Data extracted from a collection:
--- START ---

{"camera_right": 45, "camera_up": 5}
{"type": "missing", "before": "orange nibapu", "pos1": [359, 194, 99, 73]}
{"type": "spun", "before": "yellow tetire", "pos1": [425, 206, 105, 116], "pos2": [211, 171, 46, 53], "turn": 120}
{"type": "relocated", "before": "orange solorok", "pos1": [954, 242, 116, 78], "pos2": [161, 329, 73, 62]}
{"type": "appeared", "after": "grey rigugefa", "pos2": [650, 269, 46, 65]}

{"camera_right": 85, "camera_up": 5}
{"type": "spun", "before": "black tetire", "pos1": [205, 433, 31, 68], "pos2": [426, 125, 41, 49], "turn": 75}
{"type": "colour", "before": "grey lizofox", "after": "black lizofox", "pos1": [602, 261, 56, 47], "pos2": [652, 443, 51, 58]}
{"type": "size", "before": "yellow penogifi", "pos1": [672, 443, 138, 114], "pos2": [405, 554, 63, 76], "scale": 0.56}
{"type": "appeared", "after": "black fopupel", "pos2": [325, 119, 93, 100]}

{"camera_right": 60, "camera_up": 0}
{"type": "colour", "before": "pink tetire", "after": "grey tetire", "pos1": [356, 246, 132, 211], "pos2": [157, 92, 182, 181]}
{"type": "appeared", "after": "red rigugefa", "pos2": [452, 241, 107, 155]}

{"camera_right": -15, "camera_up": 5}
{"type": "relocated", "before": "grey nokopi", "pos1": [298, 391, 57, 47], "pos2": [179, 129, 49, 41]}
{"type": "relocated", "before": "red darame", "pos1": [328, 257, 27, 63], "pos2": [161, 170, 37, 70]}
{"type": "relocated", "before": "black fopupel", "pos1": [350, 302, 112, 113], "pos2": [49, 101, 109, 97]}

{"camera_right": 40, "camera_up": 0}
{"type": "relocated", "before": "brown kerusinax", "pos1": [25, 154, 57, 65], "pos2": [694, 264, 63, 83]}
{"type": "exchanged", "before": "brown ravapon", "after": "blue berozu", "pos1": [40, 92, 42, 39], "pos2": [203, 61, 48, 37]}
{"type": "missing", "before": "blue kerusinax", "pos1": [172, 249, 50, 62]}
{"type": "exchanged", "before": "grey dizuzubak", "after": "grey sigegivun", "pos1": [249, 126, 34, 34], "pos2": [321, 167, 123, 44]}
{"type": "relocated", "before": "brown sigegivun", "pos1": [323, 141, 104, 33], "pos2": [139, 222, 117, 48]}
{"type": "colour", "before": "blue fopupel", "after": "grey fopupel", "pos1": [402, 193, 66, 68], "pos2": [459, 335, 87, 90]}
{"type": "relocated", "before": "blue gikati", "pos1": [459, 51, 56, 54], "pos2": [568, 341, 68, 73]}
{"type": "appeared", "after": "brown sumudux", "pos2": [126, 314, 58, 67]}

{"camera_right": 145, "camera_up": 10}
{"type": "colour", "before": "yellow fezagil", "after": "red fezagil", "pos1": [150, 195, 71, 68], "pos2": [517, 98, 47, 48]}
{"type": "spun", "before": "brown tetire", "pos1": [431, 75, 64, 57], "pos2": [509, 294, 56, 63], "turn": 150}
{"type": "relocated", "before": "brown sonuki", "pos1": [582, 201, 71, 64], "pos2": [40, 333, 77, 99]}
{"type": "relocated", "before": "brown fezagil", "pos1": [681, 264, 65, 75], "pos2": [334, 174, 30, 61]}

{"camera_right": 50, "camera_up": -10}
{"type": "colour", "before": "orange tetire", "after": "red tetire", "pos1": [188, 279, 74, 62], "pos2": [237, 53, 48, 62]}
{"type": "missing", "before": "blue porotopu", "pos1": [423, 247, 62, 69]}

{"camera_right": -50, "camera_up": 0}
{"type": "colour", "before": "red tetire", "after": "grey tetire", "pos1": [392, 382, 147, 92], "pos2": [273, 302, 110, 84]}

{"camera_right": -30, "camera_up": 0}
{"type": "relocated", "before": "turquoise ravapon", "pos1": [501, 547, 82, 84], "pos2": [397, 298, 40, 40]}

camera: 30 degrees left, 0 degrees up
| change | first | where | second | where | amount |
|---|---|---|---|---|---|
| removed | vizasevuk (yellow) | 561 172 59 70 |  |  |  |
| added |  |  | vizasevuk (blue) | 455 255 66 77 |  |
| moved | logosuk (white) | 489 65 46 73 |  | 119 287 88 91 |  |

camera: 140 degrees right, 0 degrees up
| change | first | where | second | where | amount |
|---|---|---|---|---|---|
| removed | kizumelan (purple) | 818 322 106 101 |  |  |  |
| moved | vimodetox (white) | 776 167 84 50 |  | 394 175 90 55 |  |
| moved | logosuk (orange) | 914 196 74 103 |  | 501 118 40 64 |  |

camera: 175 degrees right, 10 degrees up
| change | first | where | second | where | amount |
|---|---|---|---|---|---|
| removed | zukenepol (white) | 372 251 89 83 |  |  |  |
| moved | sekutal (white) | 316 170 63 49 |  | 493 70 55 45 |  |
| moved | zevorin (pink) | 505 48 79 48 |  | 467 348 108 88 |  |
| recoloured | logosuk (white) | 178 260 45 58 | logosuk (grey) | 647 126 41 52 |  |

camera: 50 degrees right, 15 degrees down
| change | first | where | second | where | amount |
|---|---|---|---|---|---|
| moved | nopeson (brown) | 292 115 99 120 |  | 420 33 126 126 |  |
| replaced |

--- END ---

Each line from the one containing "camera: 30 degrees left, 0 degrees up" through the last line of the entries is to be copied exactly, with no other lines added.

EXERCISE SOLUTION —
camera: 30 degrees left, 0 degrees up
| change | first | where | second | where | amount |
|---|---|---|---|---|---|
| removed | vizasevuk (yellow) | 561 172 59 70 |  |  |  |
| added |  |  | vizasevuk (blue) | 455 255 66 77 |  |
| moved | logosuk (white) | 489 65 46 73 |  | 119 287 88 91 |  |

camera: 140 degrees right, 0 degrees up
| change | first | where | second | where | amount |
|---|---|---|---|---|---|
| removed | kizumelan (purple) | 818 322 106 101 |  |  |  |
| moved | vimodetox (white) | 776 167 84 50 |  | 394 175 90 55 |  |
| moved | logosuk (orange) | 914 196 74 103 |  | 501 118 40 64 |  |

camera: 175 degrees right, 10 degrees up
| change | first | where | second | where | amount |
|---|---|---|---|---|---|
| removed | zukenepol (white) | 372 251 89 83 |  |  |  |
| moved | sekutal (white) | 316 170 63 49 |  | 493 70 55 45 |  |
| moved | zevorin (pink) | 505 48 79 48 |  | 467 348 108 88 |  |
| recoloured | logosuk (white) | 178 260 45 58 | logosuk (grey) | 647 126 41 52 |  |

camera: 50 degrees right, 15 degrees down
| change | first | where | second | where | amount |
|---|---|---|---|---|---|
| moved | nopeson (brown) | 292 115 99 120 |  | 420 33 126 126 |  |
| replaced |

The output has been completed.